══ Input for this task
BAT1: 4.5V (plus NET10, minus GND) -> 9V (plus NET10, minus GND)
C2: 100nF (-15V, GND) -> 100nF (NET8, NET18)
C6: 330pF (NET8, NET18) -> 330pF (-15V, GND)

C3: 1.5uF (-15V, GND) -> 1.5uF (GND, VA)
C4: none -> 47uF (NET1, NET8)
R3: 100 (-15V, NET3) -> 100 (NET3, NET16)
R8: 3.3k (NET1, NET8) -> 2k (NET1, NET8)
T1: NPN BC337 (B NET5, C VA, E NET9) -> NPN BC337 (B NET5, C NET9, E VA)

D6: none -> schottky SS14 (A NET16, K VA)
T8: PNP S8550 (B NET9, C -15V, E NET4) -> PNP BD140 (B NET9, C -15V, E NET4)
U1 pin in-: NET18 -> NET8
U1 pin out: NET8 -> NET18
════
══ Input for this task
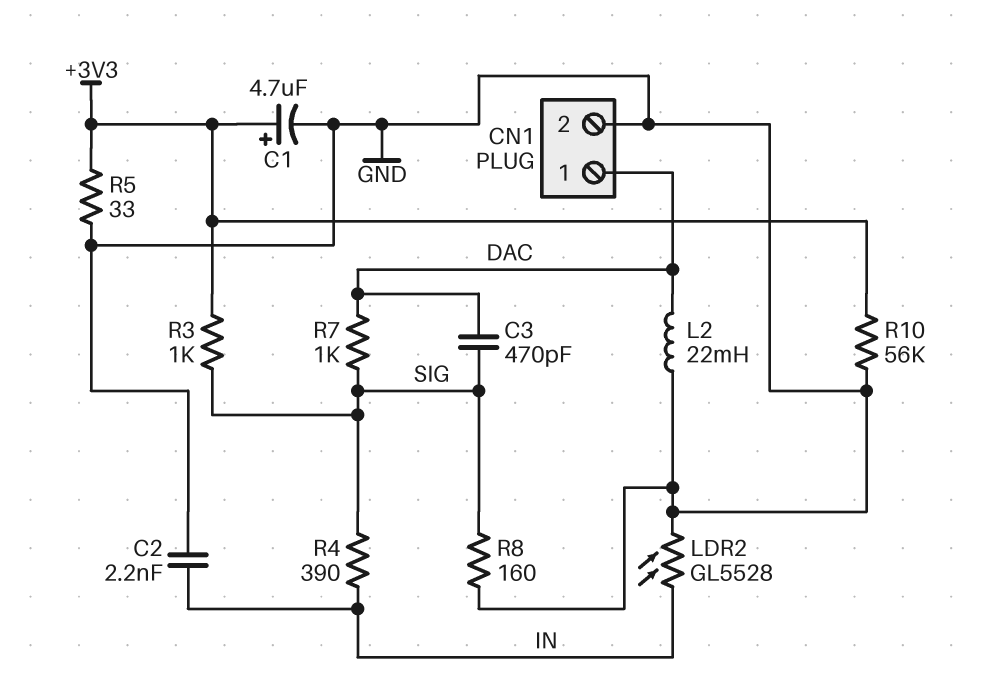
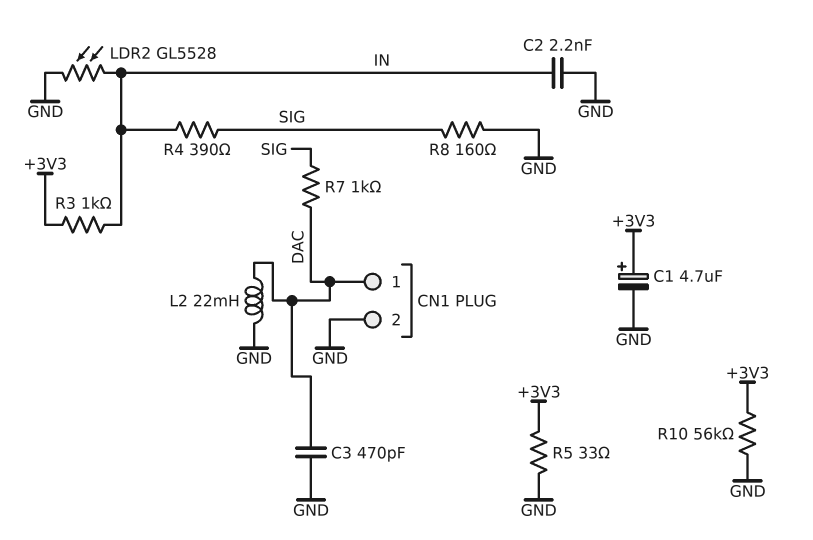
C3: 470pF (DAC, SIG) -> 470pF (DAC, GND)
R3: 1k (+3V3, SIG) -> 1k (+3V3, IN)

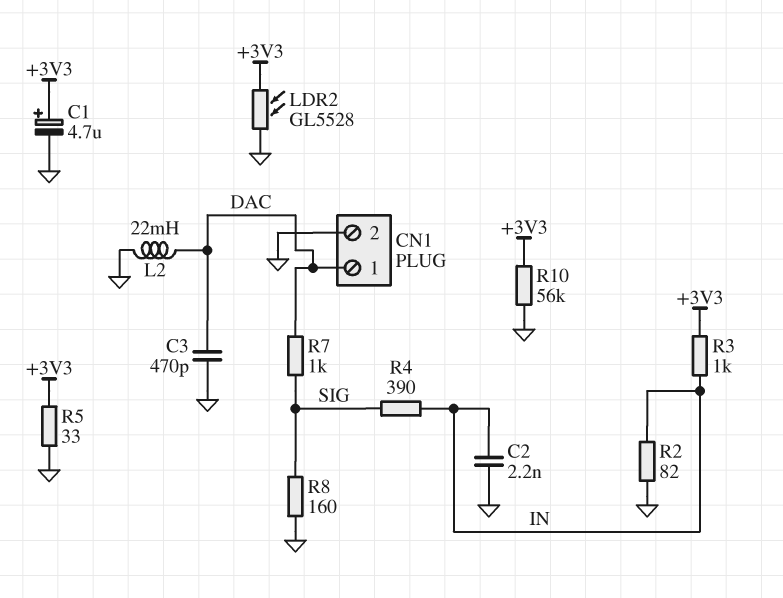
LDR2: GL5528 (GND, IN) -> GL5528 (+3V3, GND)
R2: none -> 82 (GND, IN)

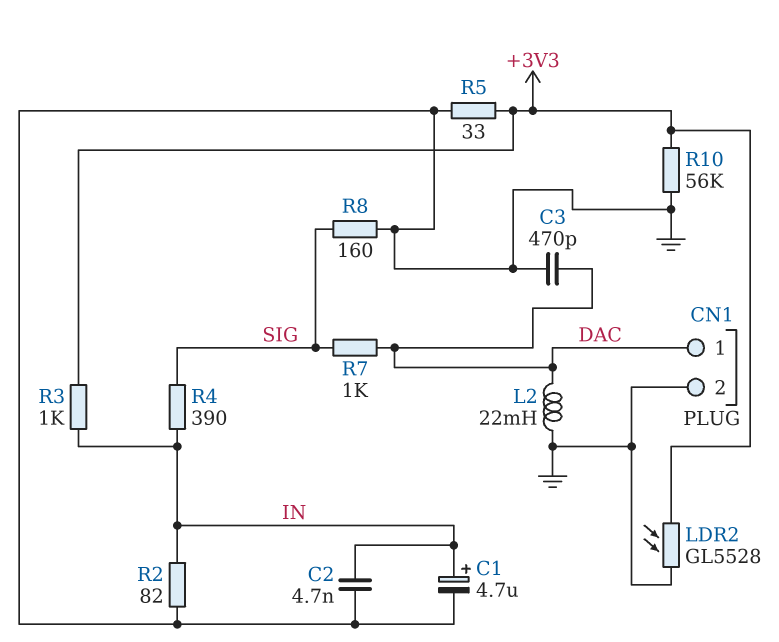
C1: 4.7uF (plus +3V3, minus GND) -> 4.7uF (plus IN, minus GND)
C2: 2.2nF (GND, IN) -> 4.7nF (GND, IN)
════
— To do —
Among the records above, extract exactly the lines from the line with "C6: 330pF (NET8, NET18) -> 330pF (-15V, GND)" to the line with "U1 pin out: NET8 -> NET18", both lines included, and leave out the rest.

— Exercise answer —
C6: 330pF (NET8, NET18) -> 330pF (-15V, GND)

C3: 1.5uF (-15V, GND) -> 1.5uF (GND, VA)
C4: none -> 47uF (NET1, NET8)
R3: 100 (-15V, NET3) -> 100 (NET3, NET16)
R8: 3.3k (NET1, NET8) -> 2k (NET1, NET8)
T1: NPN BC337 (B NET5, C VA, E NET9) -> NPN BC337 (B NET5, C NET9, E VA)

D6: none -> schottky SS14 (A NET16, K VA)
T8: PNP S8550 (B NET9, C -15V, E NET4) -> PNP BD140 (B NET9, C -15V, E NET4)
U1 pin in-: NET18 -> NET8
U1 pin out: NET8 -> NET18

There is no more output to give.